▶ _To-do item_: An exact copy of the data below is needed; please leave out any pictures.

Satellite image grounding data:
::::

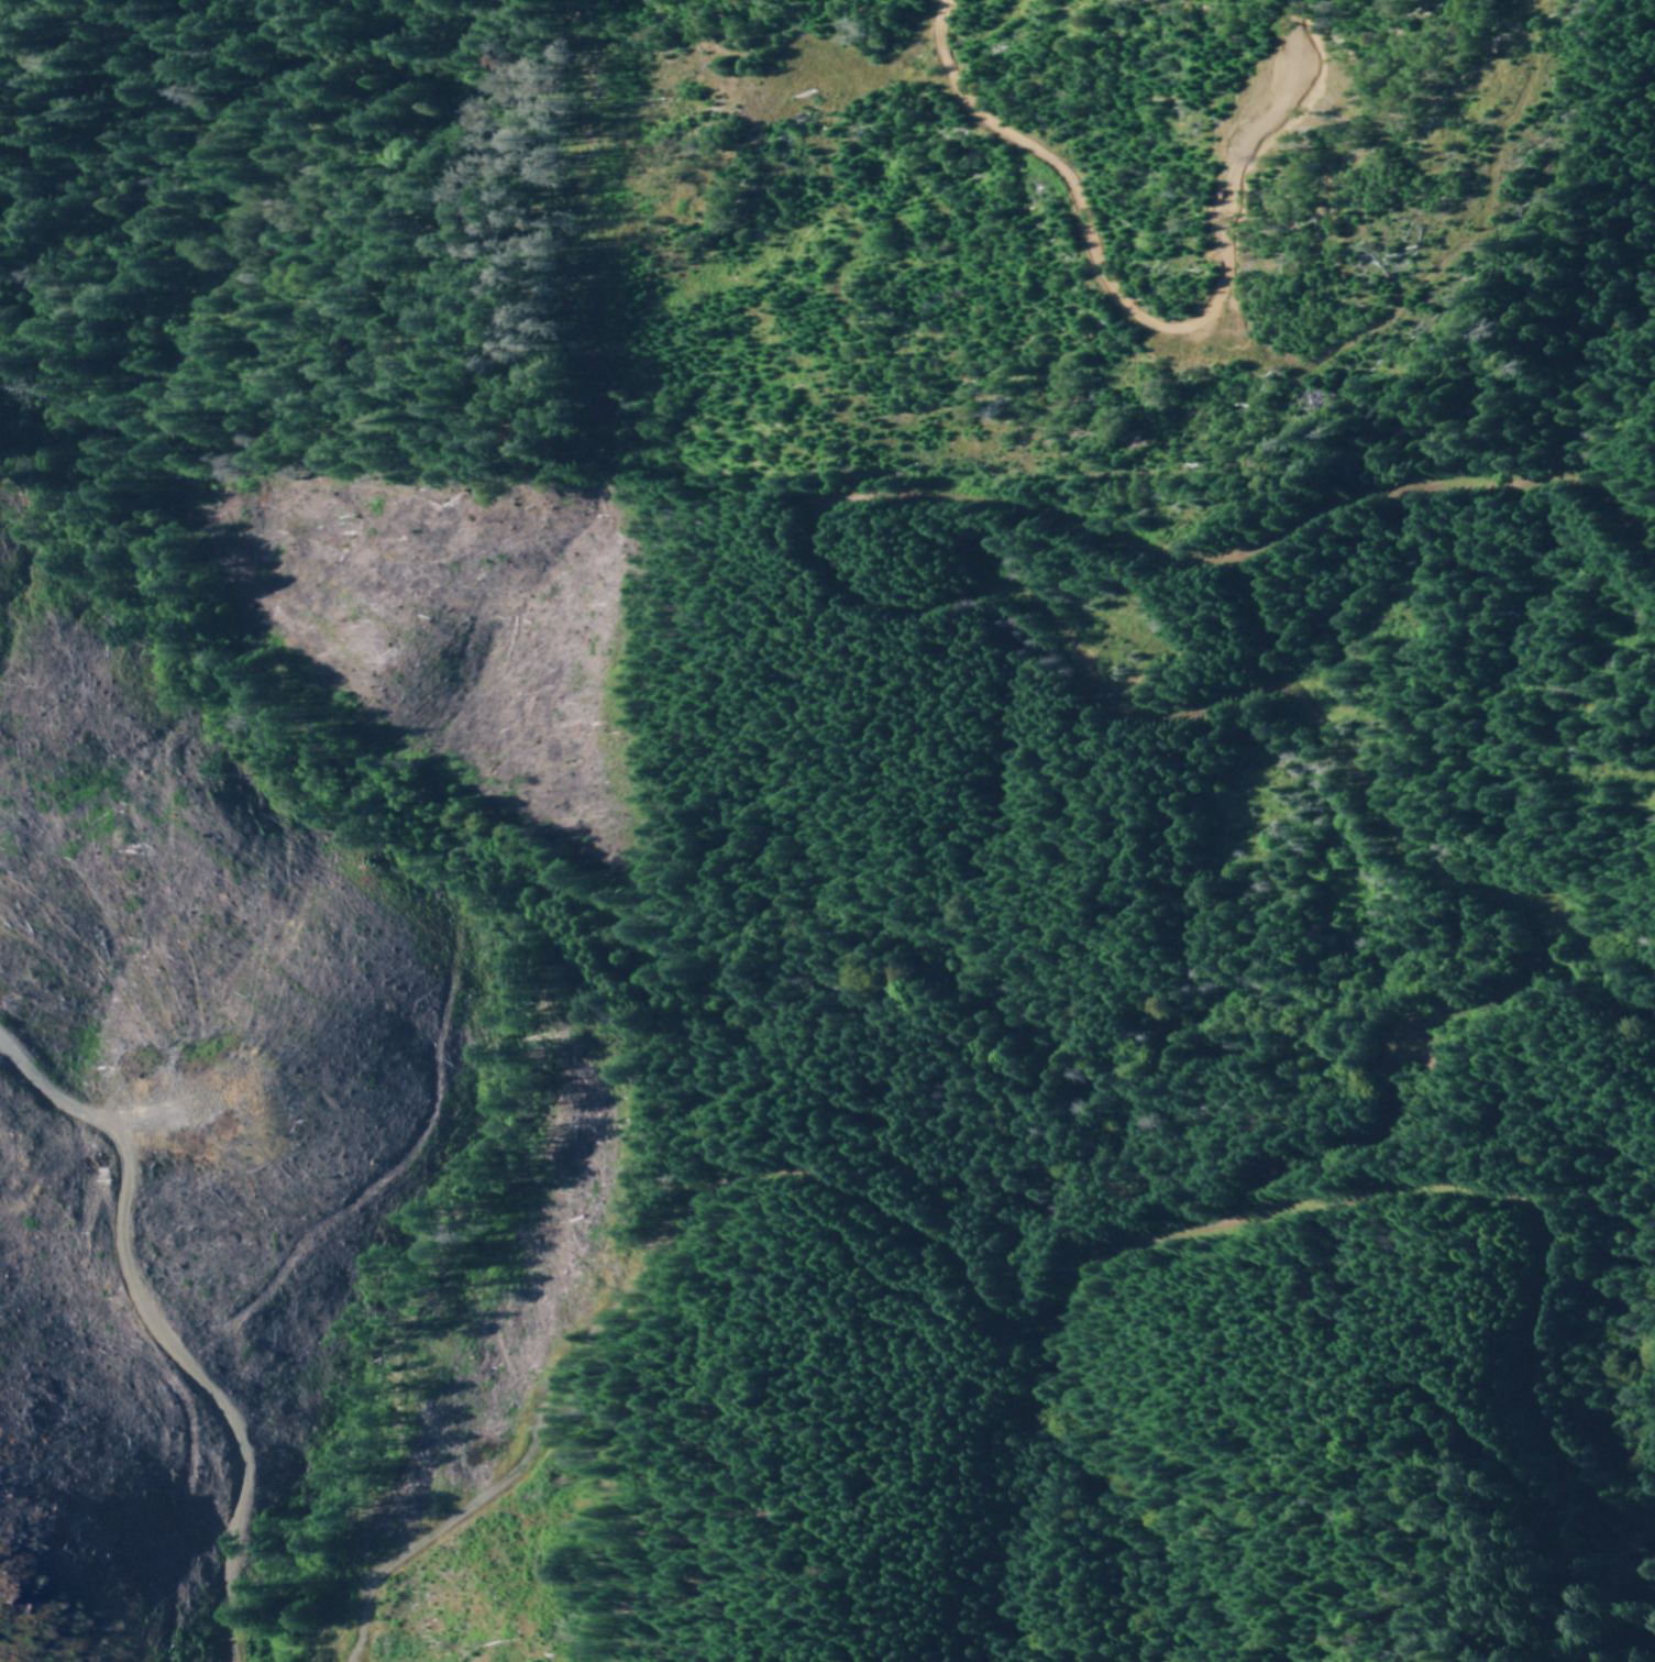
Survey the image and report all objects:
road: (1022, 601)
road: (710, 1188)
road: (1547, 1242)
road: (153, 1344)

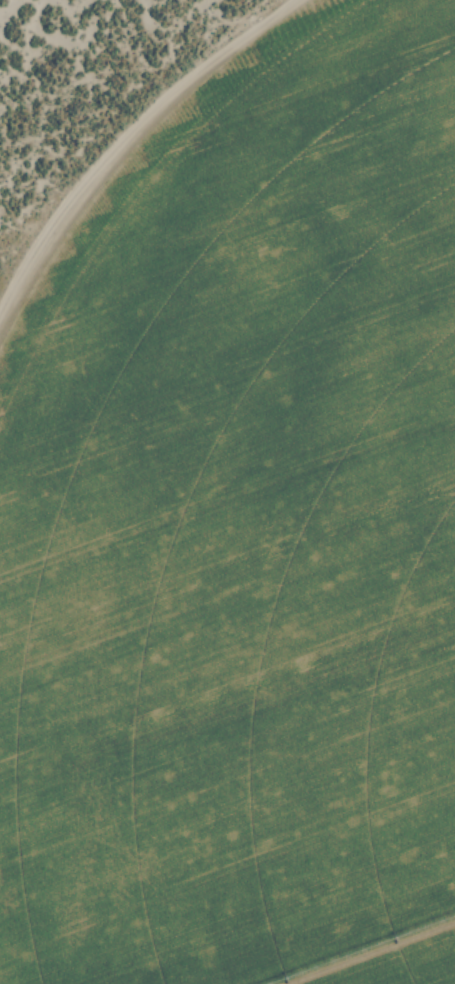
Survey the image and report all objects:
crop: (241, 533)

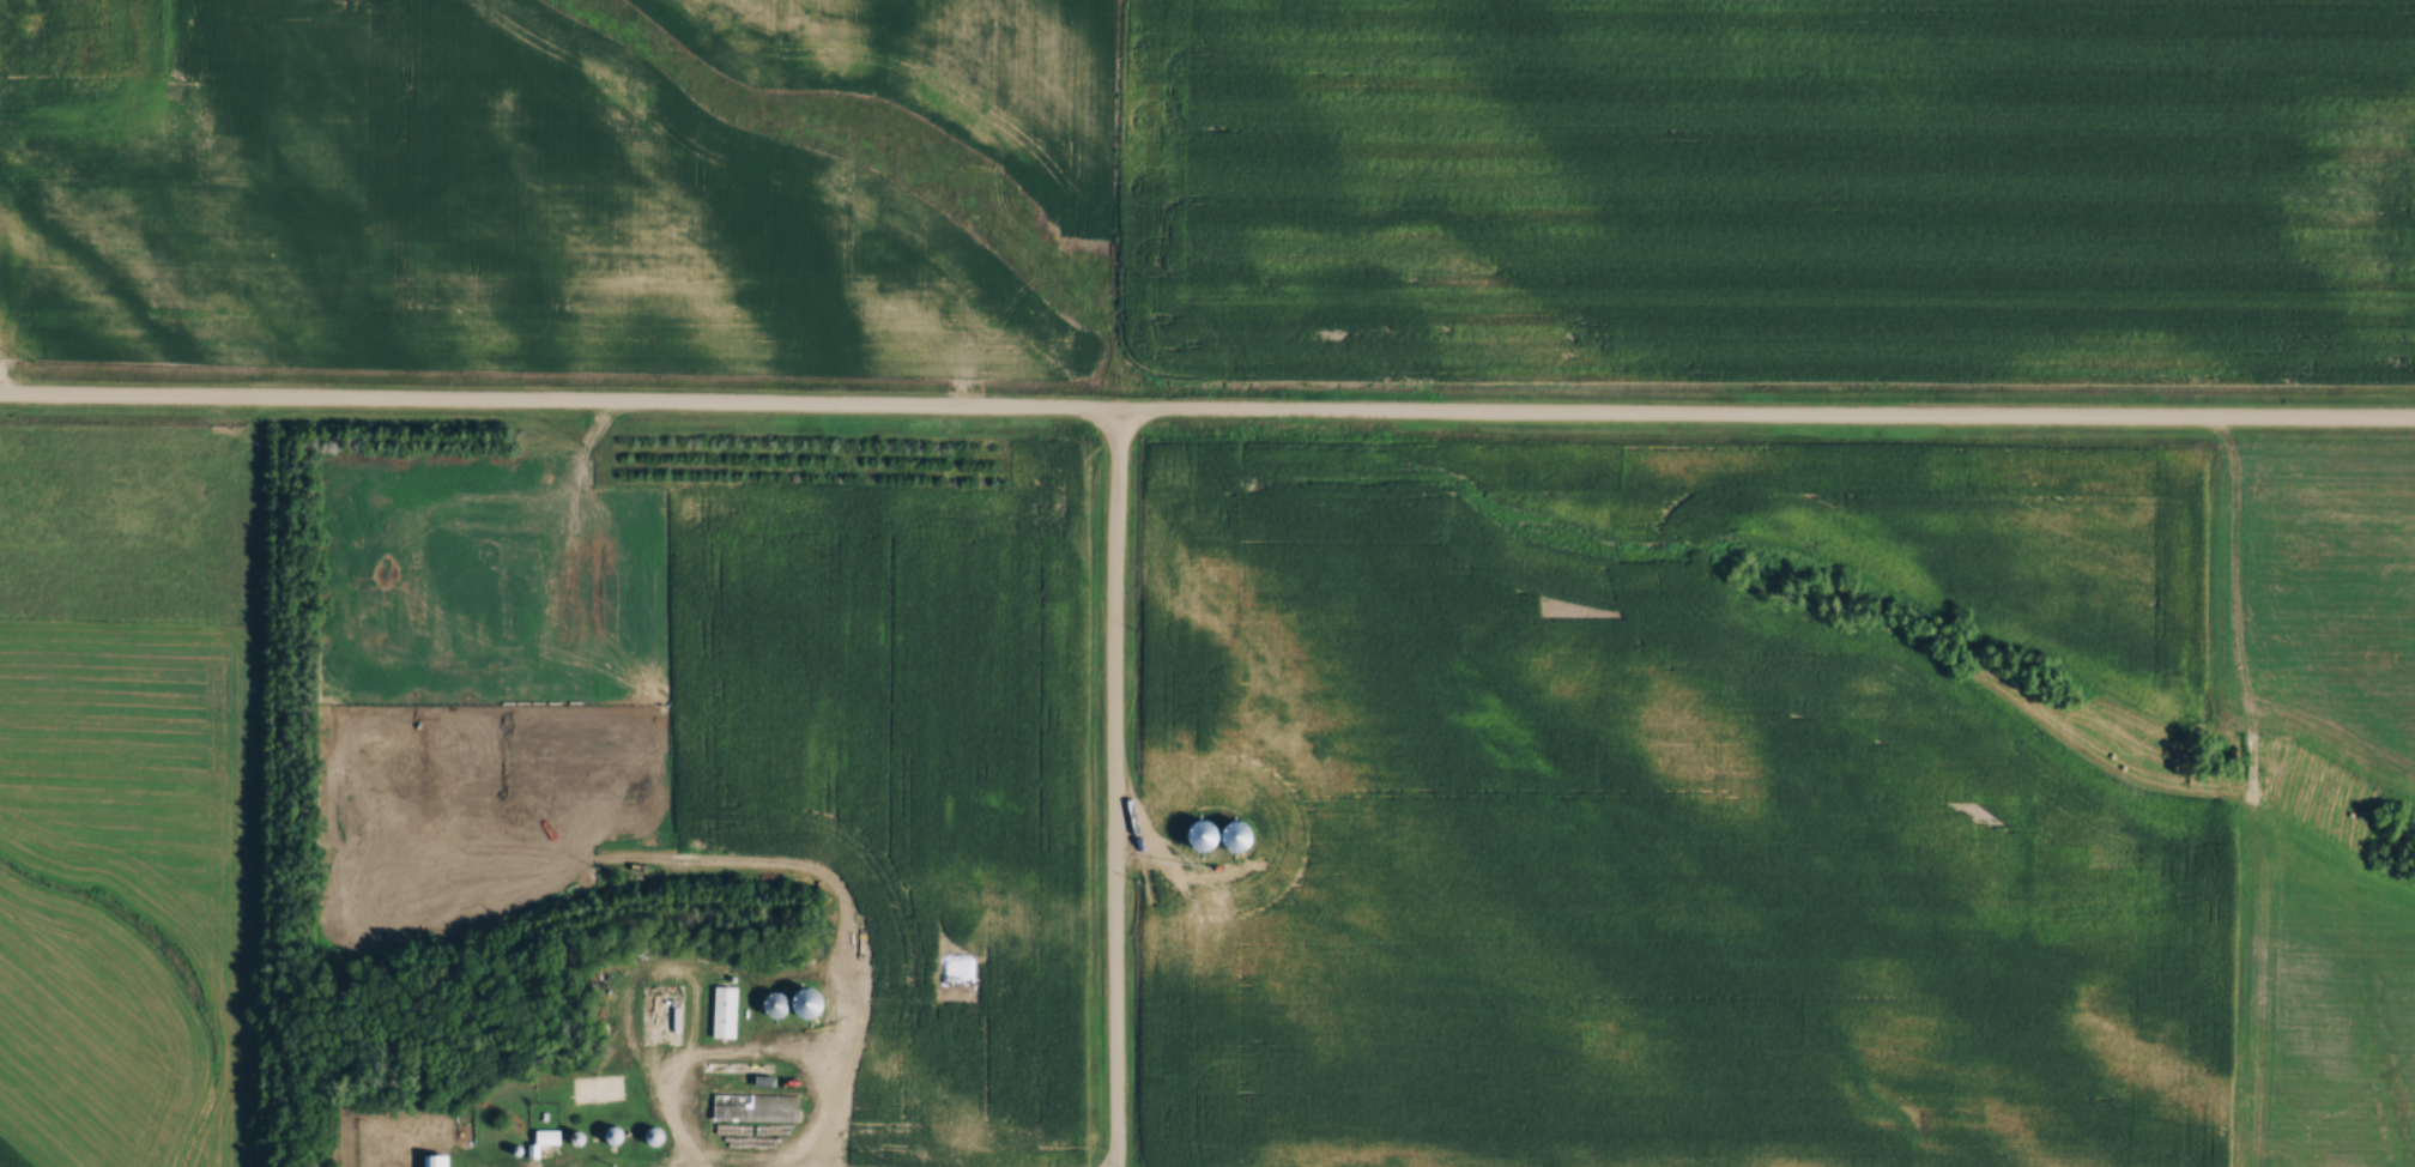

::::

▶ _Answer section_:
Survey the image and report all objects:
road: (1022, 601)
road: (710, 1188)
road: (1547, 1242)
road: (153, 1344)

Survey the image and report all objects:
crop: (241, 533)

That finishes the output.